(Before and after images)

=== Begin Enclosure ===

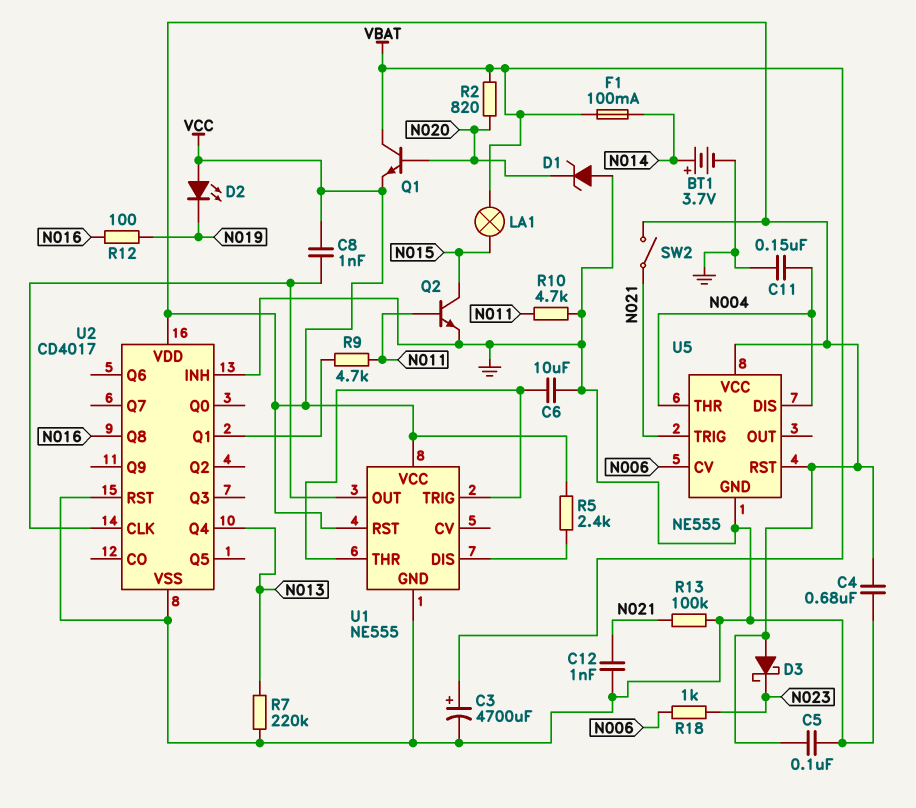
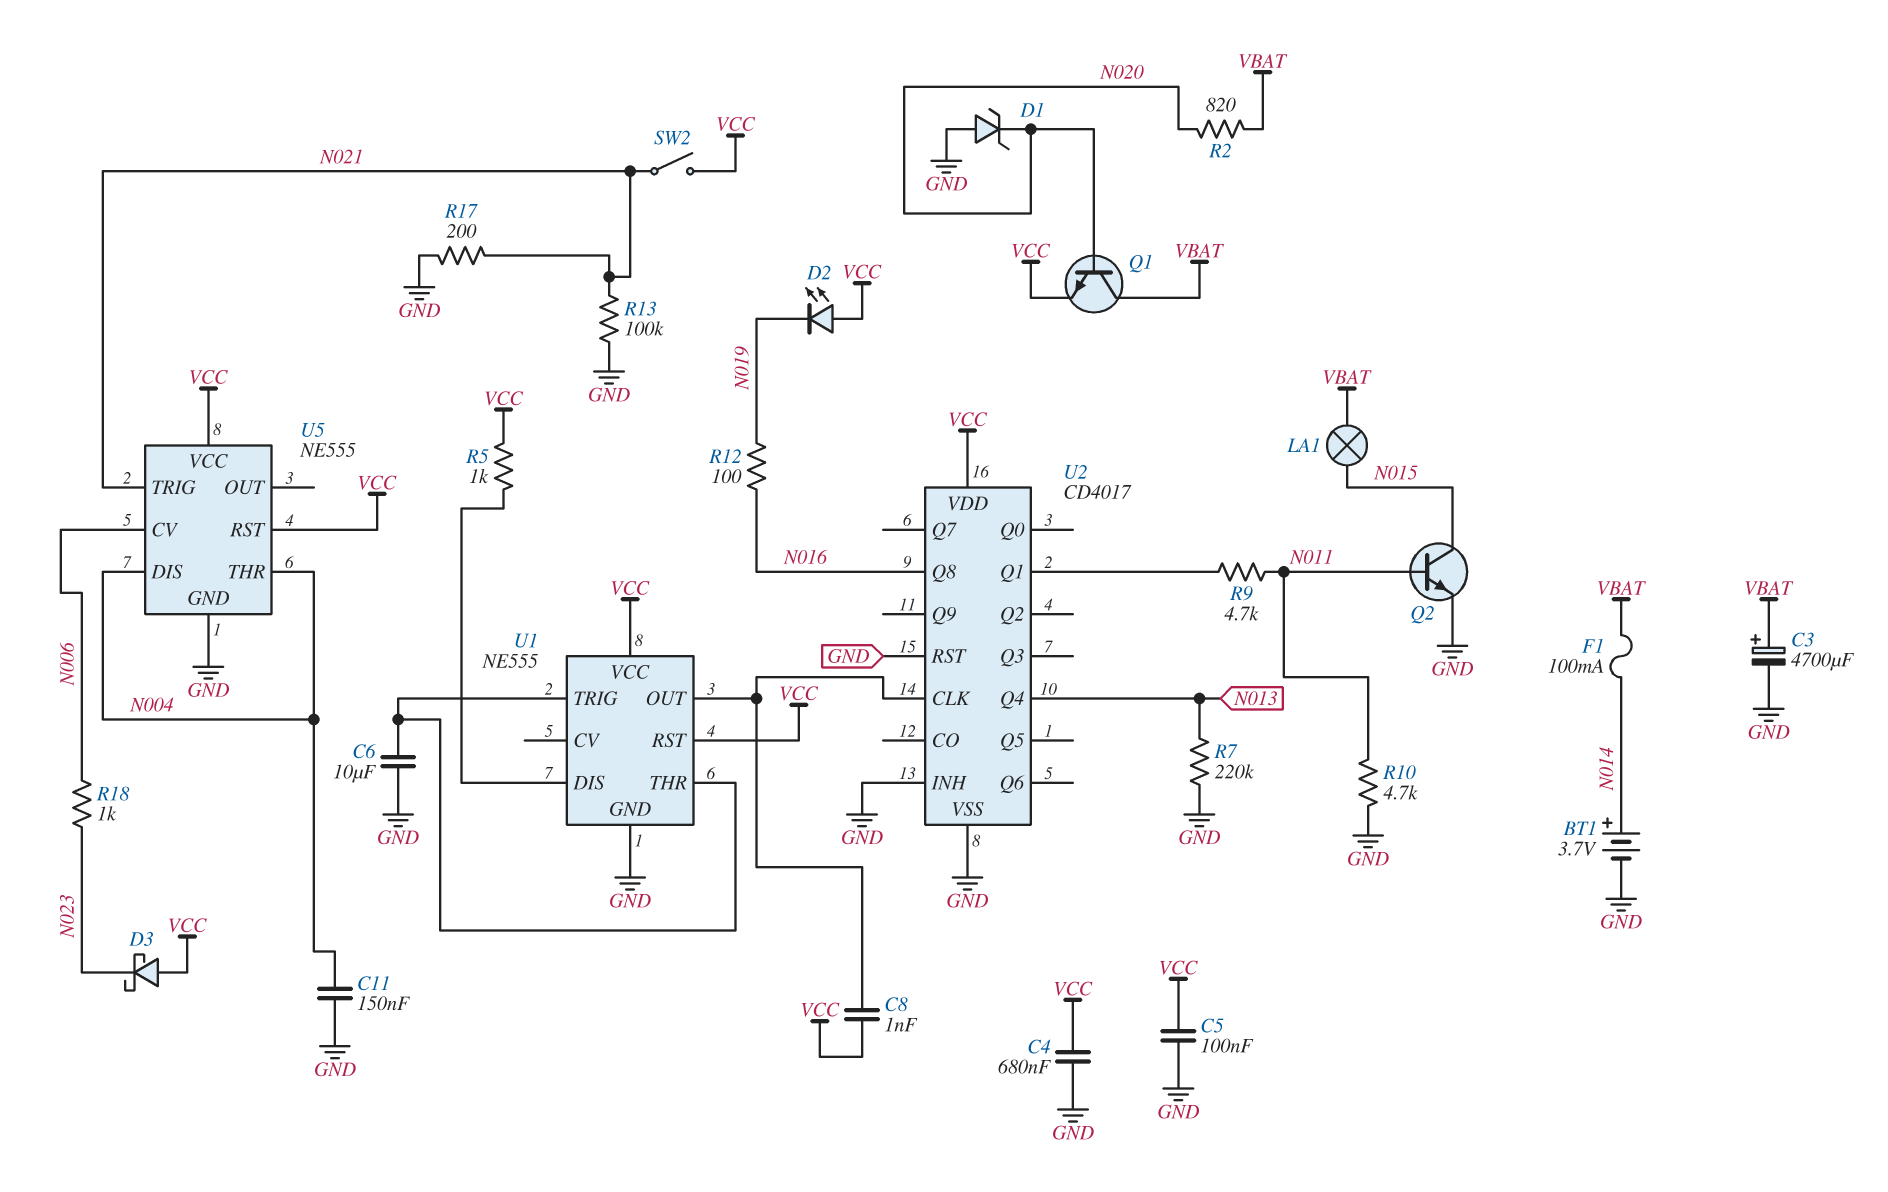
C12: 1nF (GND, N021) -> none
R5: 2.4k (U1/DIS, VCC) -> 1k (U1/DIS, VCC)
R17: none -> 200 (GND, N021)

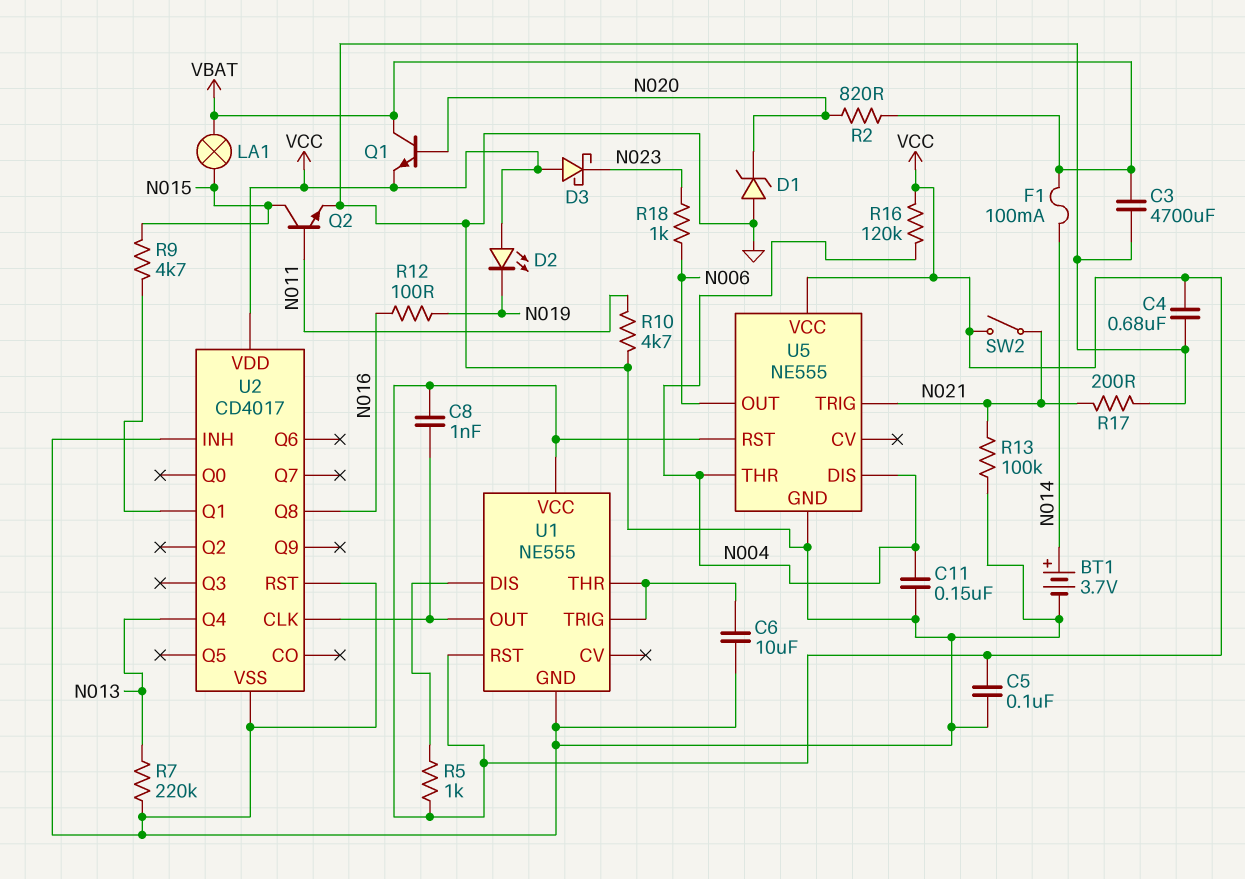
C3: 4700uF (plus VBAT, minus GND) -> 4700uF (GND, VBAT)
R9: 4.7k (N011, U2/Q1) -> 4.7k (N015, U2/Q1)
R16: none -> 120k (N004, VCC)
U5 pin CV: N006 -> none
U5 pin OUT: none -> N006

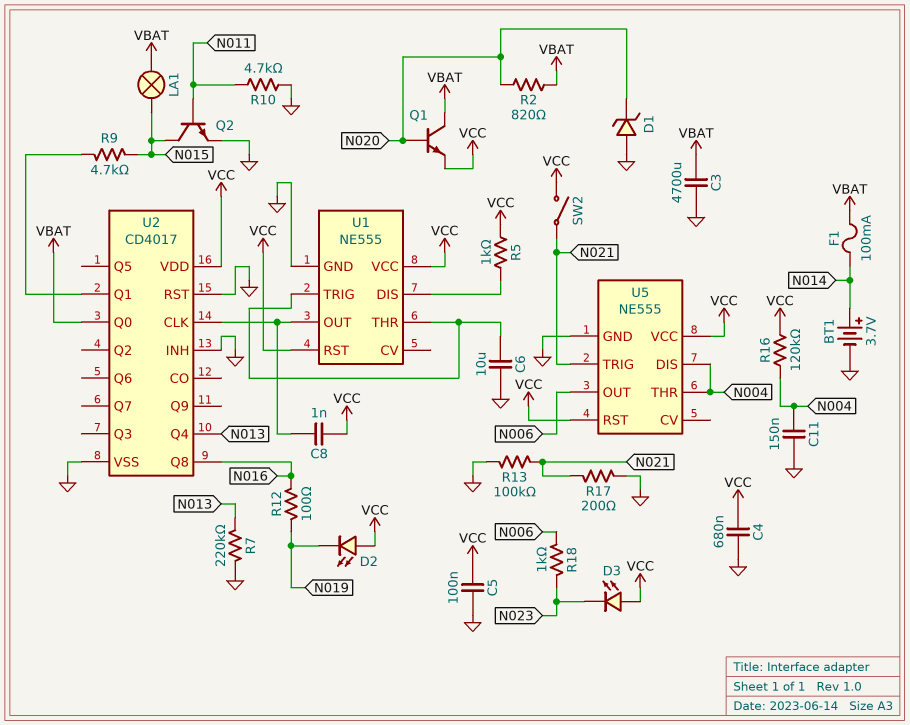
D3: schottky (A VCC, K N023) -> LED (A VCC, K N023)
U2 pin Q0: none -> VBAT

=== End Enclosure ===

Directions: Copy each line of the records that has "none" in it.

The completed task:
C12: 1nF (GND, N021) -> none
R17: none -> 200 (GND, N021)
R16: none -> 120k (N004, VCC)
U5 pin CV: N006 -> none
U5 pin OUT: none -> N006
U2 pin Q0: none -> VBAT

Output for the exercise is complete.